- LISTED RECORDS:
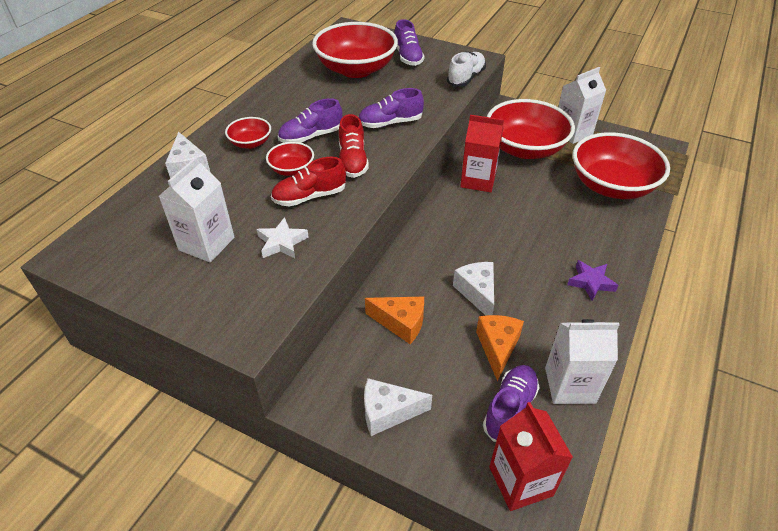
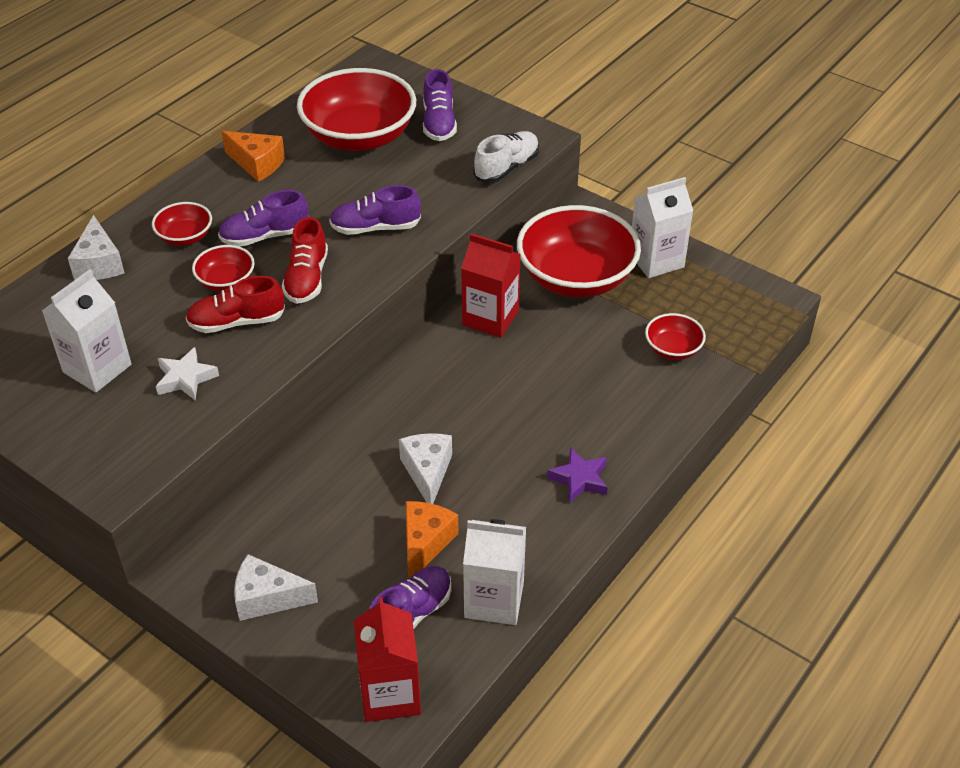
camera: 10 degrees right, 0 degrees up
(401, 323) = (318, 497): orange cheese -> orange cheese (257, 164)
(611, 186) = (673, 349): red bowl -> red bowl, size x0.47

---

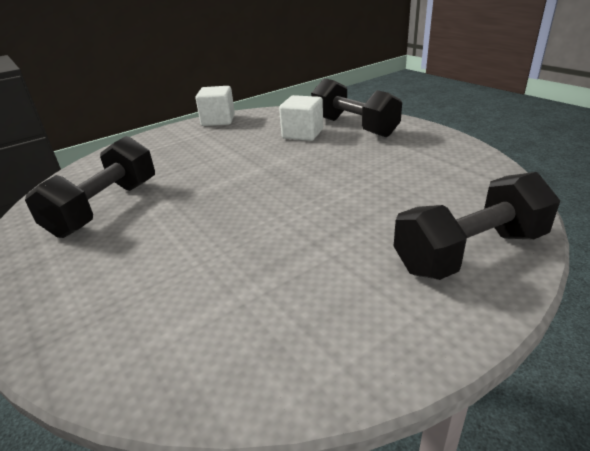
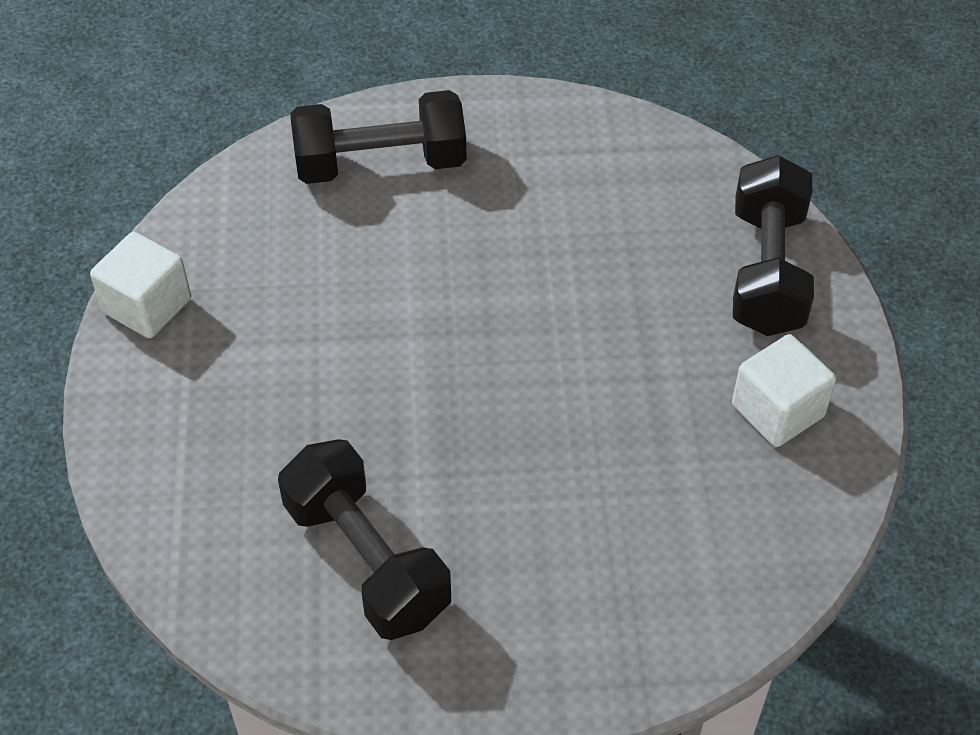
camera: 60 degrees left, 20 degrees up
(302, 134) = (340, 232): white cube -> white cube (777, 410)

---

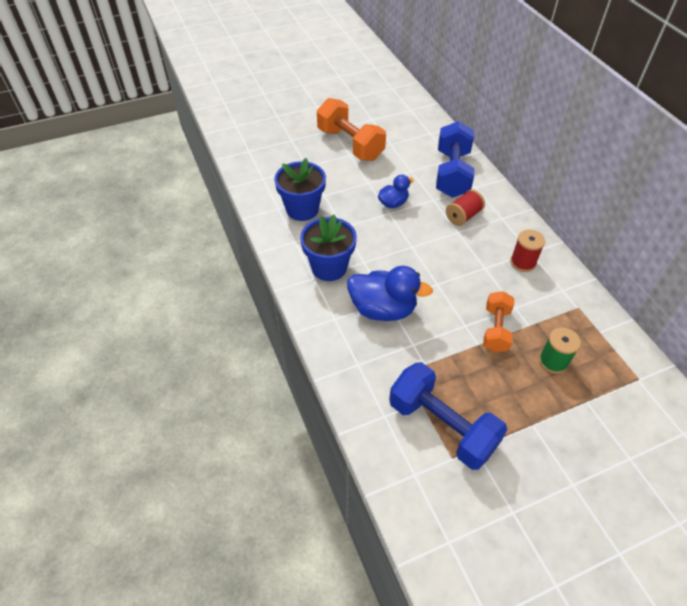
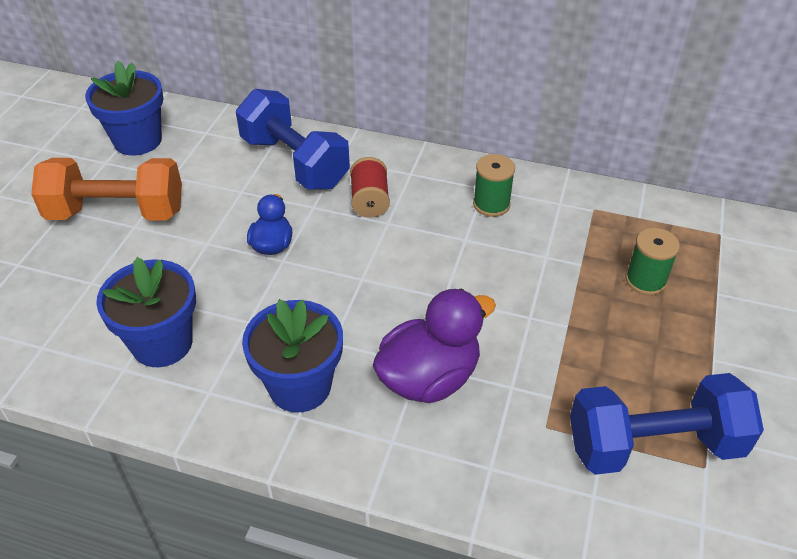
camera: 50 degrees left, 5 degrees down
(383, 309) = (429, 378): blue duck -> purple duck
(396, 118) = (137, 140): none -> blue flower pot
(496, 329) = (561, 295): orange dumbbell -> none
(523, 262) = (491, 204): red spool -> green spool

- ASSIGNED TASK:
Return exactly the lines above from the line that has "camera: 50 degrees left, 5 degrees down" through the line that has "(523, 262) = (491, 204): red", inclusive, and nothing else.

- ANSWER TO THE PROBLEM:
camera: 50 degrees left, 5 degrees down
(383, 309) = (429, 378): blue duck -> purple duck
(396, 118) = (137, 140): none -> blue flower pot
(496, 329) = (561, 295): orange dumbbell -> none
(523, 262) = (491, 204): red spool -> green spool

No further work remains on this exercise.